- EXERCISE -
Restate word for word every entry that appears below, skipping its pictures.
------------
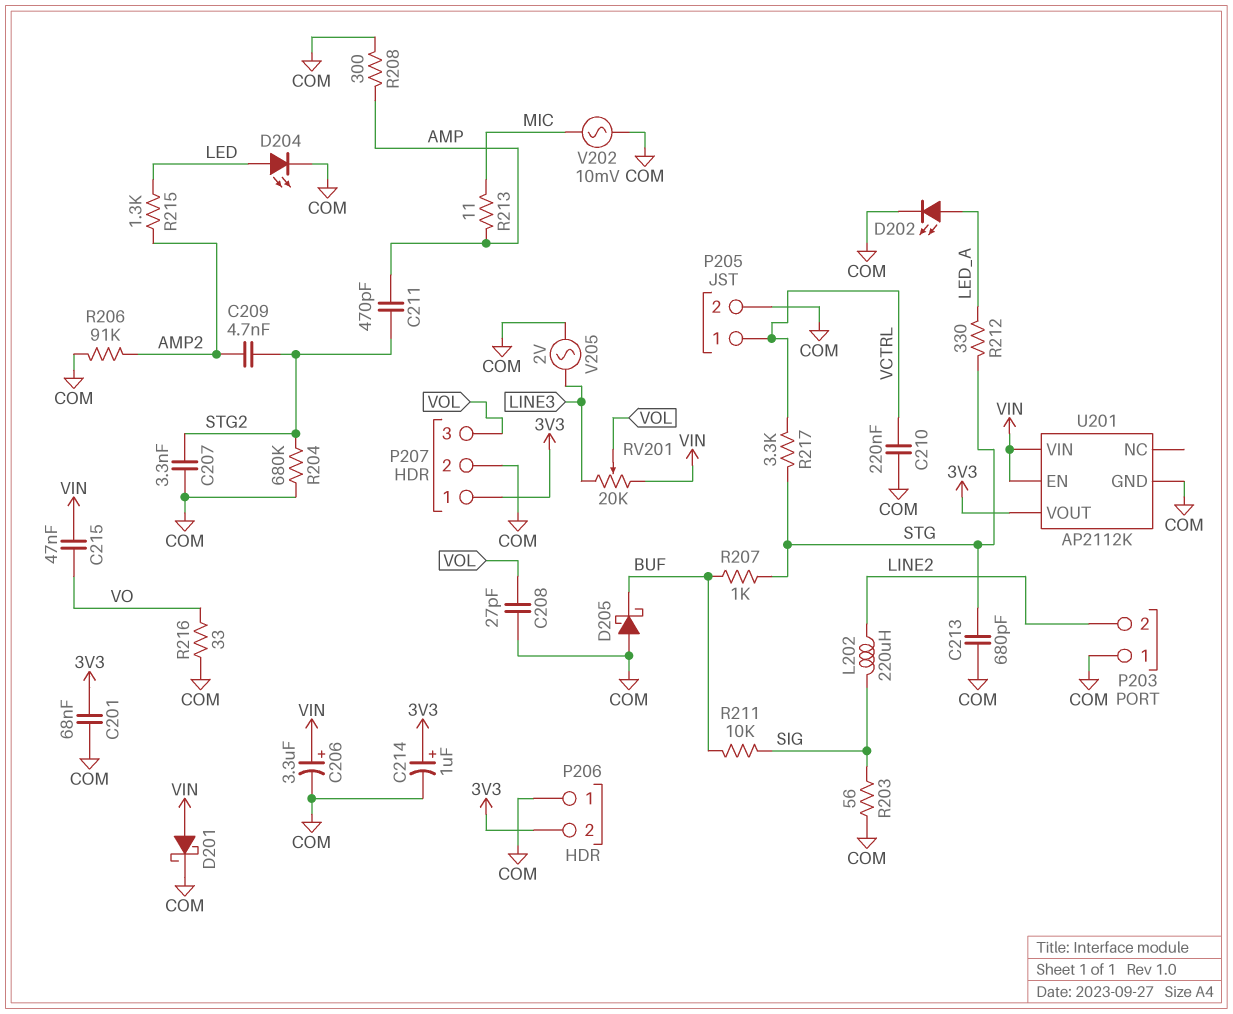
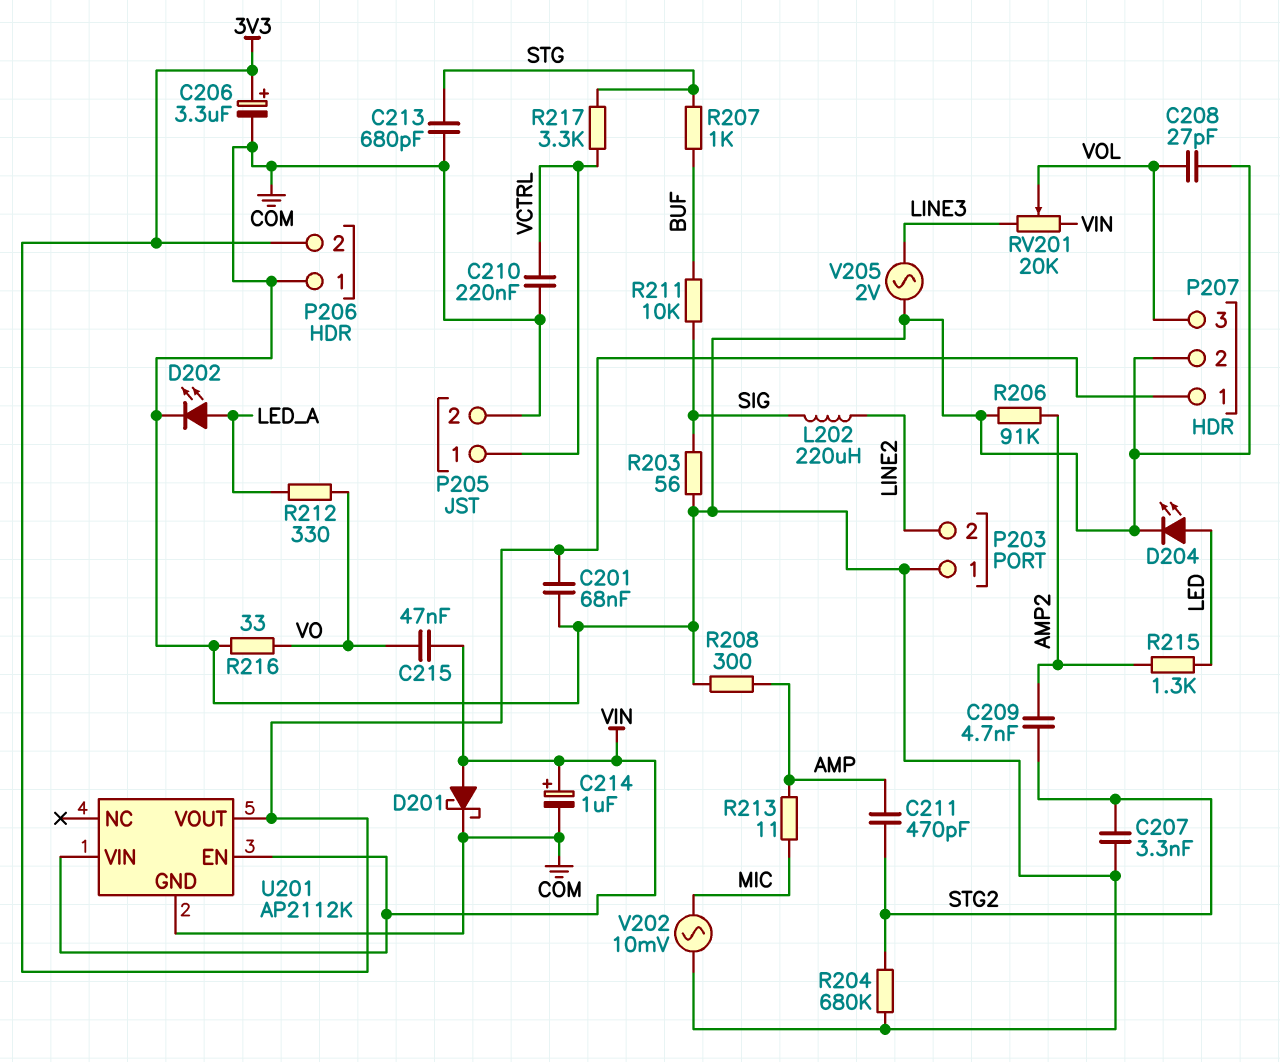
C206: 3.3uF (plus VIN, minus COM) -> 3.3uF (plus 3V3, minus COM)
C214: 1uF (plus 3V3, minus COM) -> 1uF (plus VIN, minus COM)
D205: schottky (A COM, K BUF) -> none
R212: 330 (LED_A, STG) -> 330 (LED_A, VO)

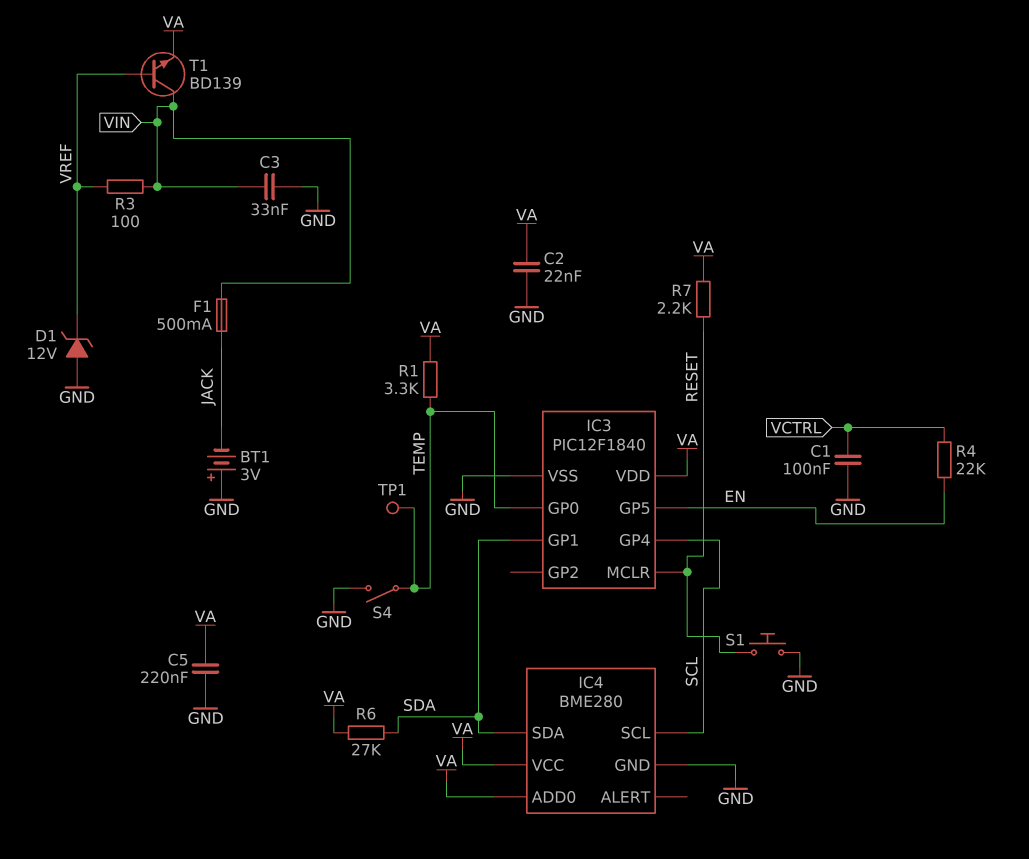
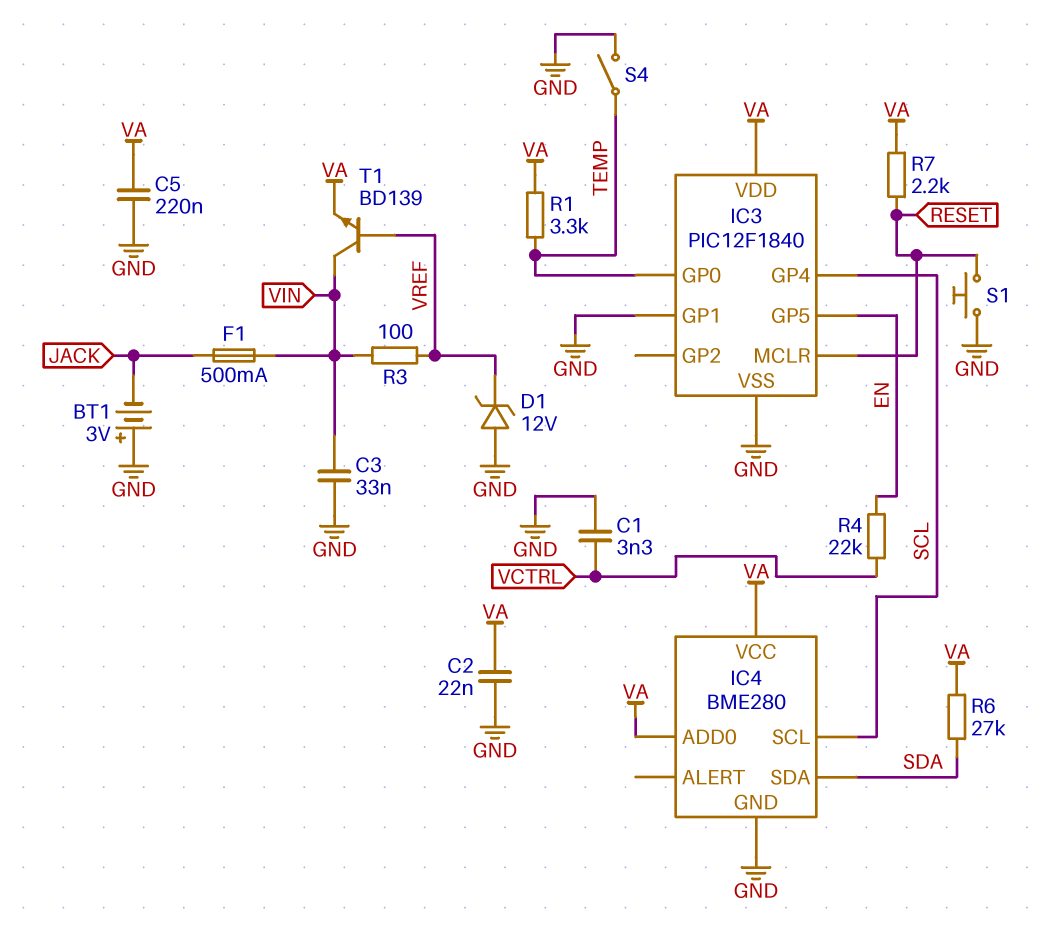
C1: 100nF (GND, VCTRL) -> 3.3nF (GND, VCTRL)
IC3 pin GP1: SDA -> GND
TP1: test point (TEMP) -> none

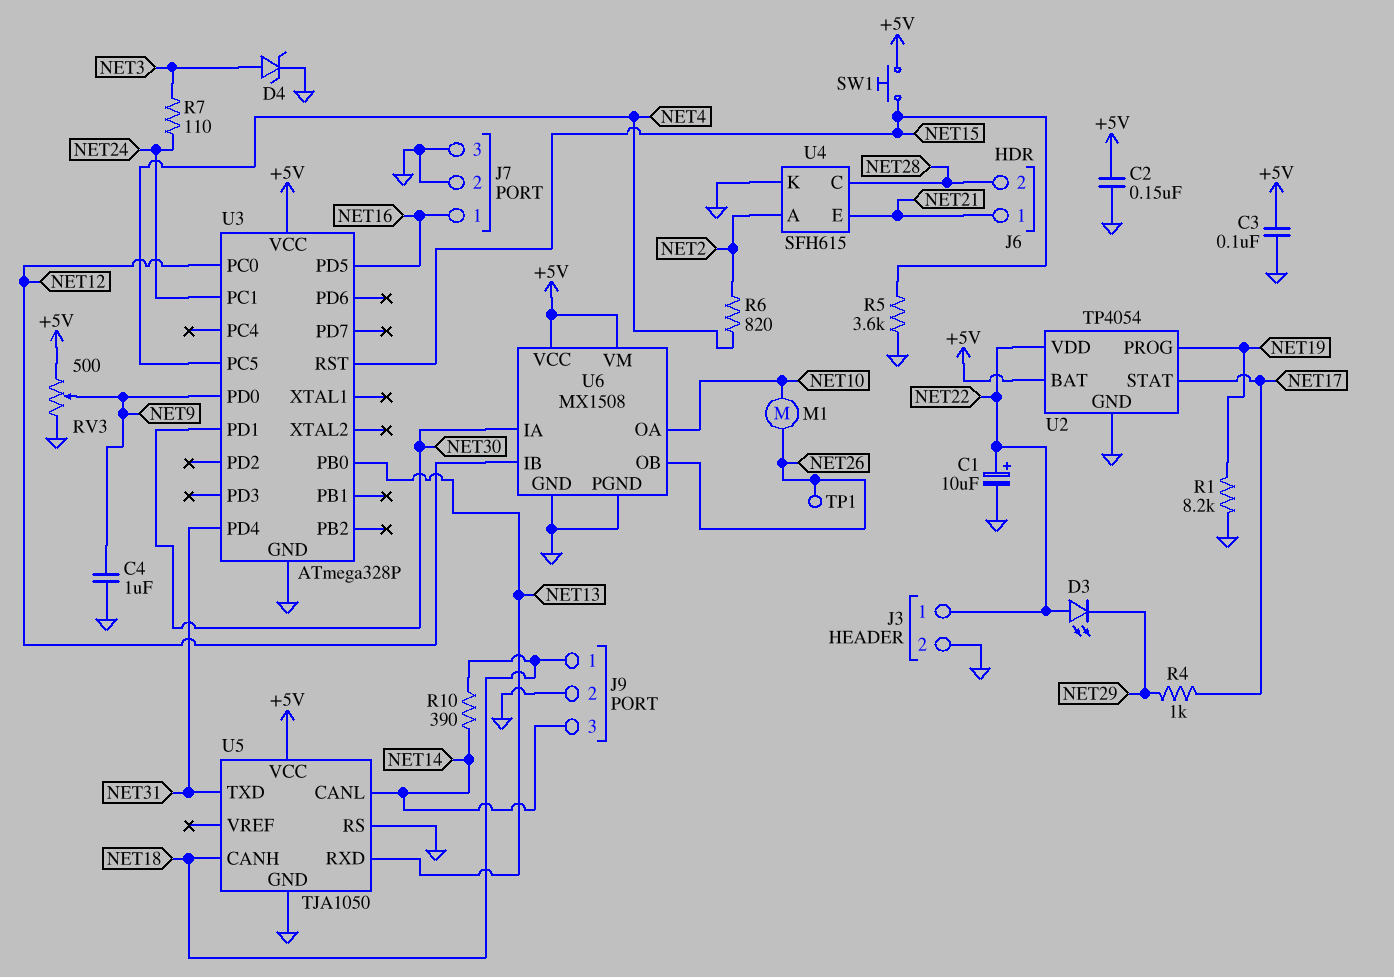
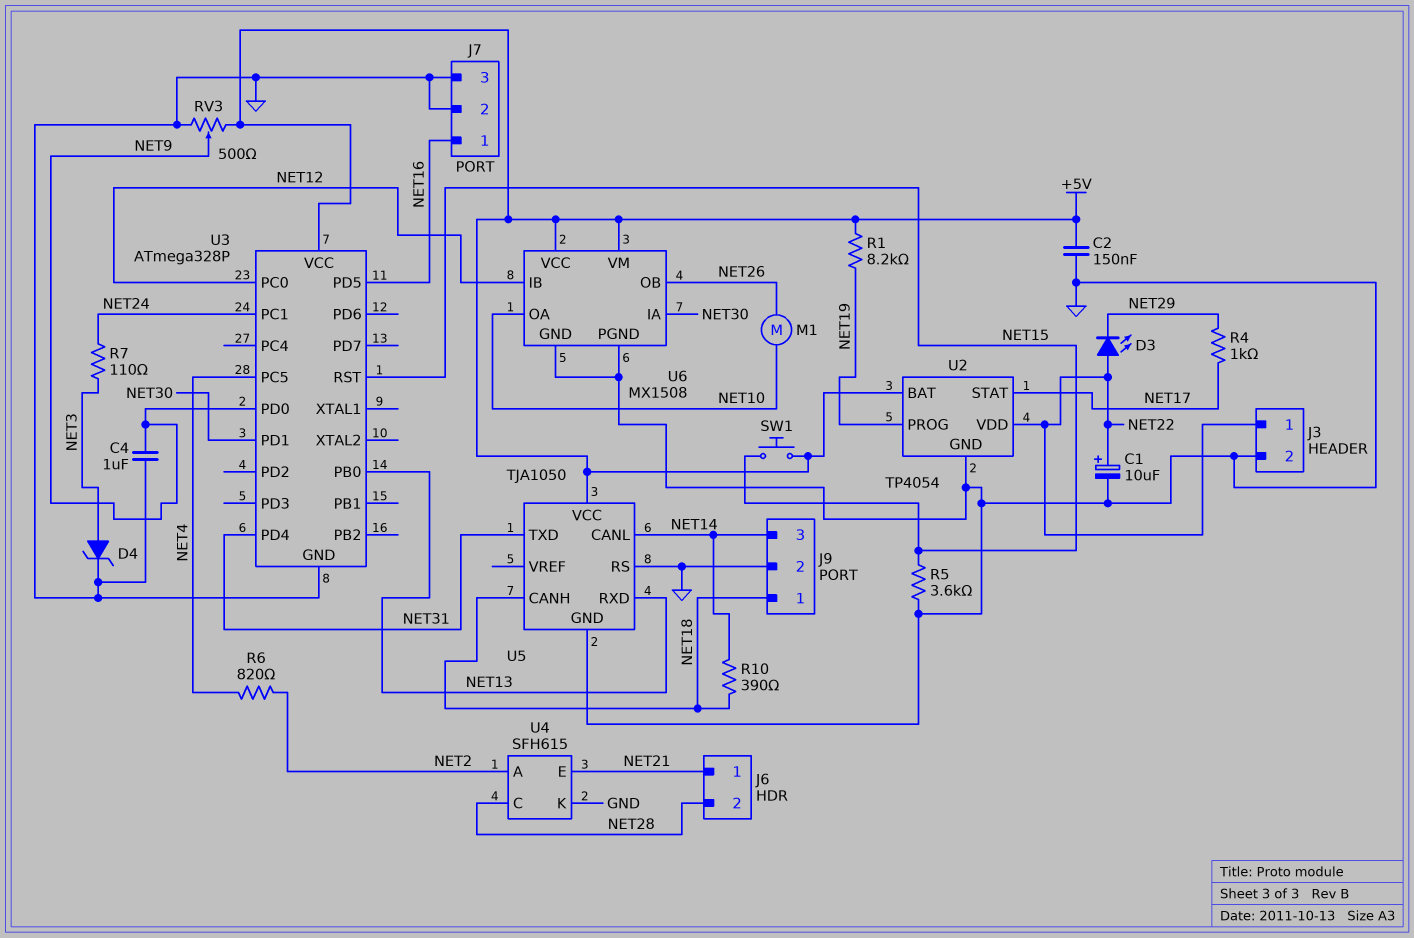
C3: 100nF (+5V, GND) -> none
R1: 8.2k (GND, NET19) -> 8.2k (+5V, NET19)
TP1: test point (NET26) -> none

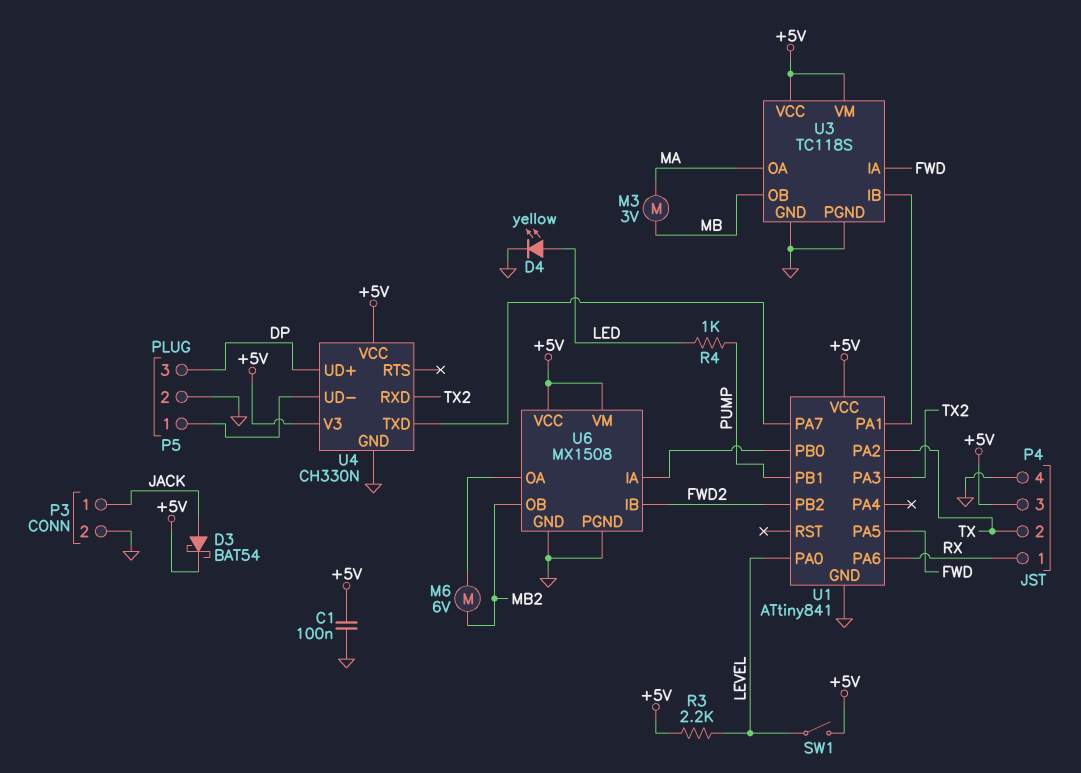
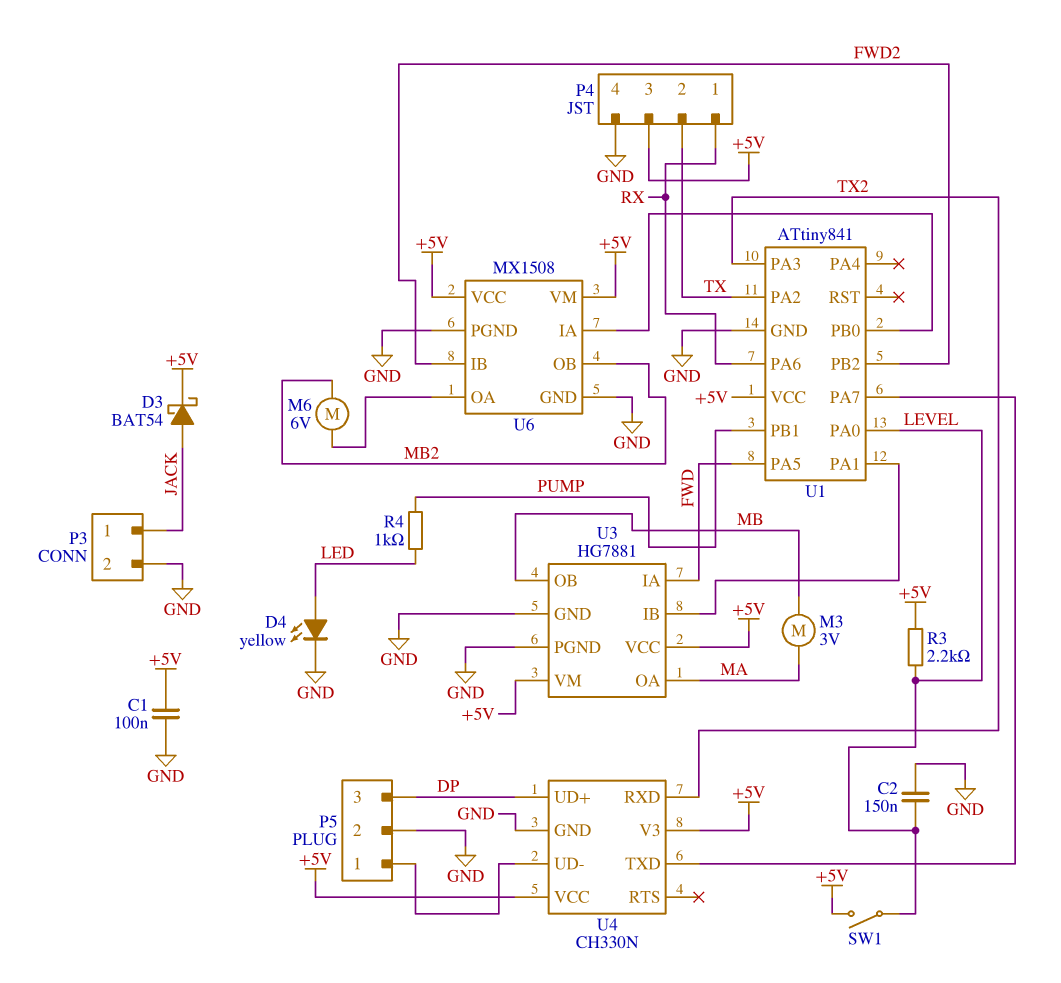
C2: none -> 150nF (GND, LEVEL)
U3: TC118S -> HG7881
------------
- EXERCISE SOLUTION -
C206: 3.3uF (plus VIN, minus COM) -> 3.3uF (plus 3V3, minus COM)
C214: 1uF (plus 3V3, minus COM) -> 1uF (plus VIN, minus COM)
D205: schottky (A COM, K BUF) -> none
R212: 330 (LED_A, STG) -> 330 (LED_A, VO)

C1: 100nF (GND, VCTRL) -> 3.3nF (GND, VCTRL)
IC3 pin GP1: SDA -> GND
TP1: test point (TEMP) -> none

C3: 100nF (+5V, GND) -> none
R1: 8.2k (GND, NET19) -> 8.2k (+5V, NET19)
TP1: test point (NET26) -> none

C2: none -> 150nF (GND, LEVEL)
U3: TC118S -> HG7881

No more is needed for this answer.